Problem: For every line in the material below that holds "brick", report the line.

** Opening Provided information block **

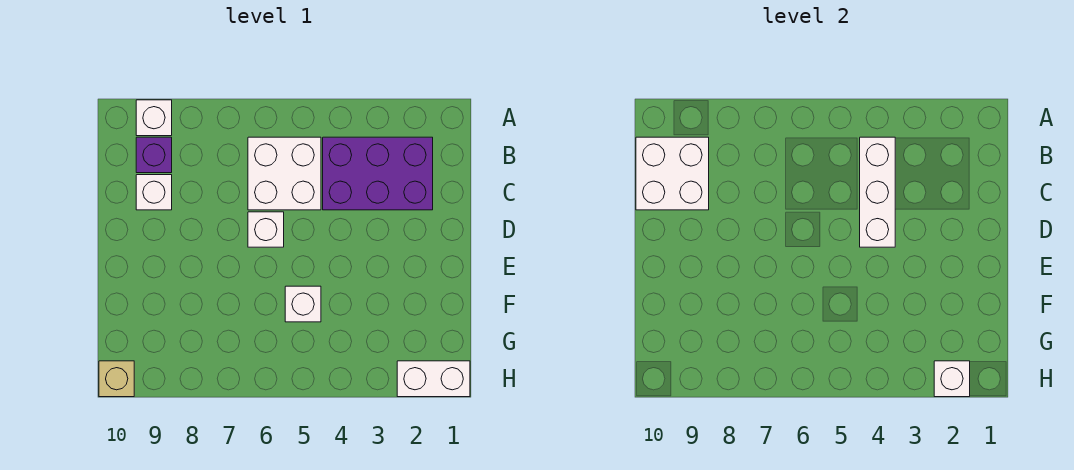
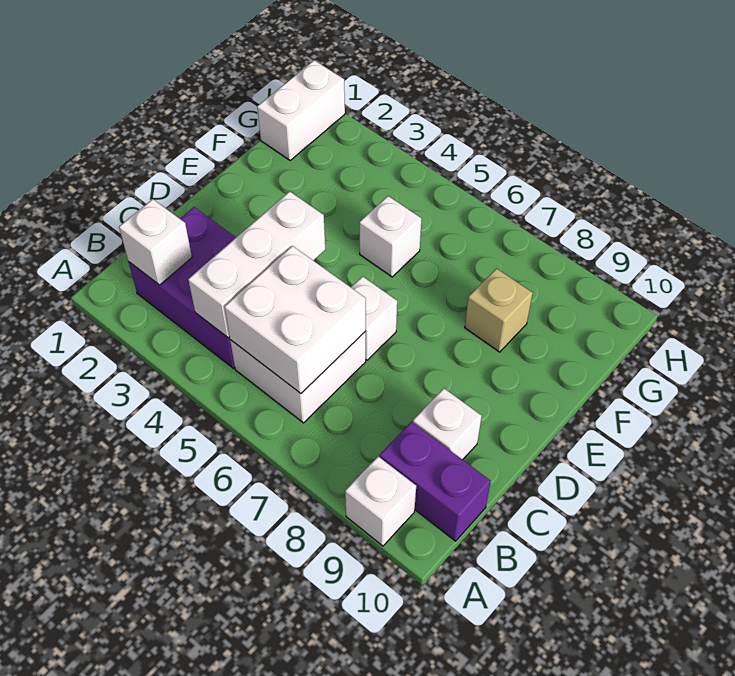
purple brick B9 level 1 -> purple brick B9:B10 level 1
white brick B9:C10 level 2 -> white brick B5:C6 level 2
white brick H1:H2 level 1 -> white brick G1:H1 level 1
white brick H2 level 2 -> white brick B2 level 2
tan brick H10 level 1 -> tan brick F8 level 1

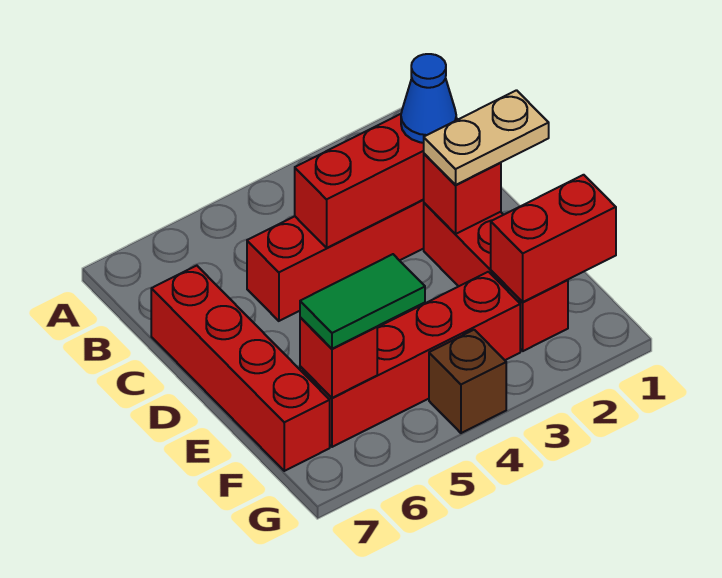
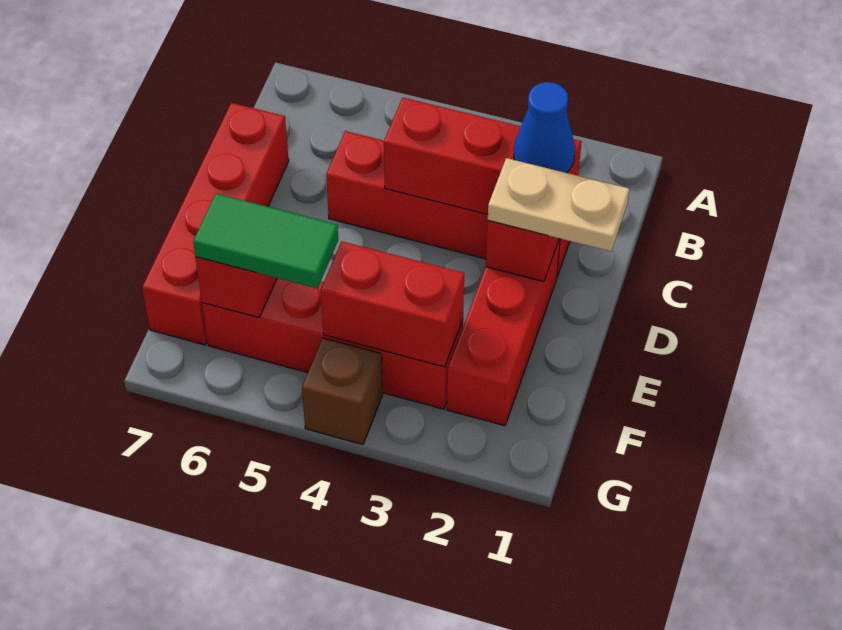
red brick F1:F2 level 2 -> red brick F3:F4 level 2

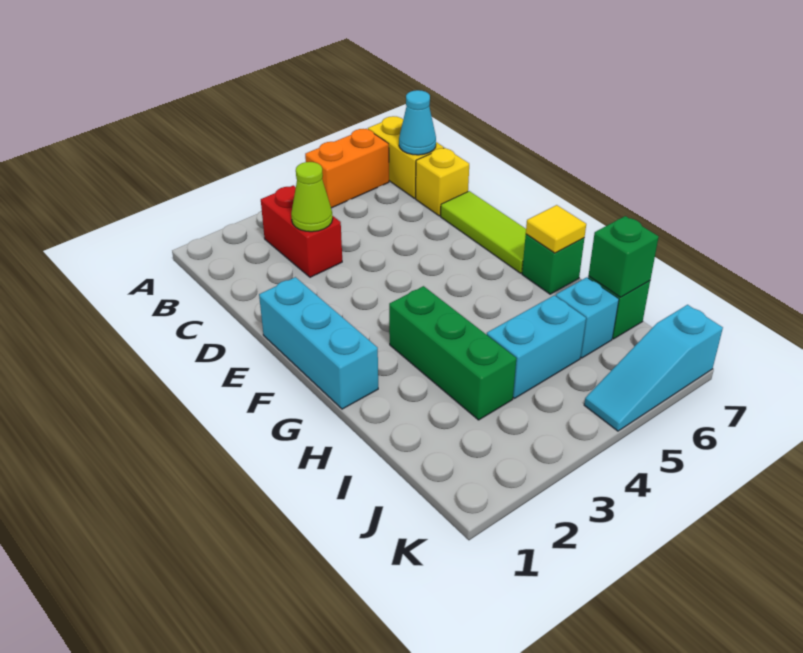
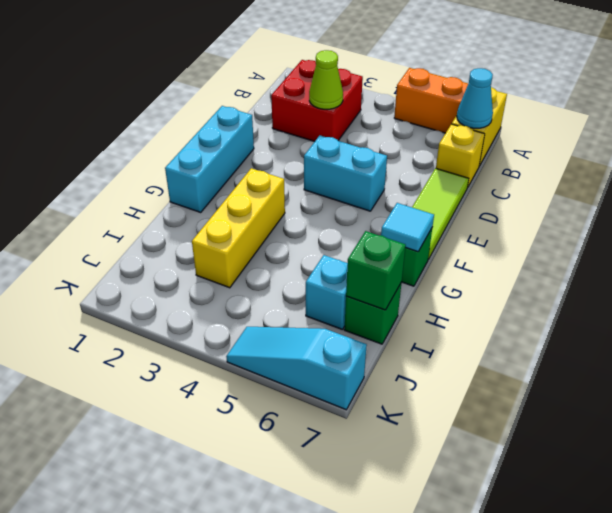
red brick B3:C3 level 1 -> red brick B2:C3 level 1
green brick G3:I3 level 1 -> yellow brick G3:I3 level 1
yellow tile G7 level 2 -> cyan tile G7 level 2
cyan brick I4:I5 level 1 -> cyan brick E4:E5 level 1

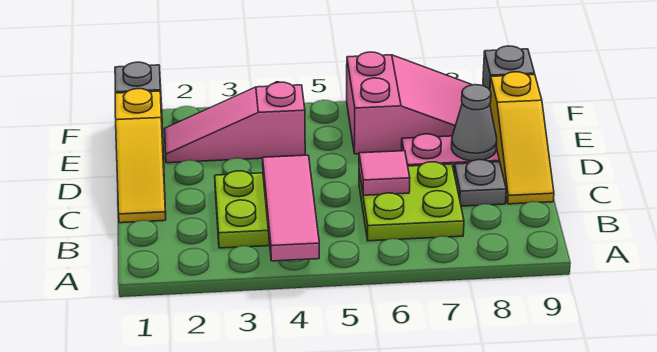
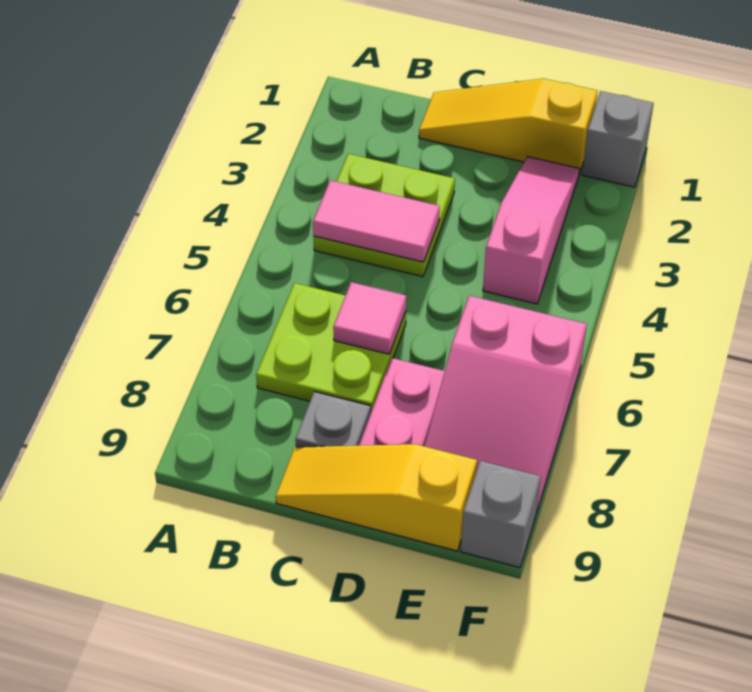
pink tile A4:C4 level 2 -> pink tile B4:C4 level 2
grey cone D8 level 2 -> none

** Closing Provided information block **

Response to this task:
purple brick B9 level 1 -> purple brick B9:B10 level 1
white brick B9:C10 level 2 -> white brick B5:C6 level 2
white brick H1:H2 level 1 -> white brick G1:H1 level 1
white brick H2 level 2 -> white brick B2 level 2
tan brick H10 level 1 -> tan brick F8 level 1
red brick F1:F2 level 2 -> red brick F3:F4 level 2
red brick B3:C3 level 1 -> red brick B2:C3 level 1
green brick G3:I3 level 1 -> yellow brick G3:I3 level 1
cyan brick I4:I5 level 1 -> cyan brick E4:E5 level 1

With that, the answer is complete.